[[ GIVEN RECORDS, beginning ]]

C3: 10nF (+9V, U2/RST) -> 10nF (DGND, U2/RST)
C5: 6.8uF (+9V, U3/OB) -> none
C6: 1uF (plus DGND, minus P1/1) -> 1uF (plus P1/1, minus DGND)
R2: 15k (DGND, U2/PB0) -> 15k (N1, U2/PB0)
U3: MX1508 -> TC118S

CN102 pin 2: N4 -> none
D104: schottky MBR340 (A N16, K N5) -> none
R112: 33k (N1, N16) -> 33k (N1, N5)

[[ GIVEN RECORDS, end ]]

DESCRIPTION OF THE TASK: Verbatim reproduction is required for the line holding "CN102 pin 2: N4 -> none" and for every line after it in the records, with no other line included.

WRITTEN SOLUTION:
CN102 pin 2: N4 -> none
D104: schottky MBR340 (A N16, K N5) -> none
R112: 33k (N1, N16) -> 33k (N1, N5)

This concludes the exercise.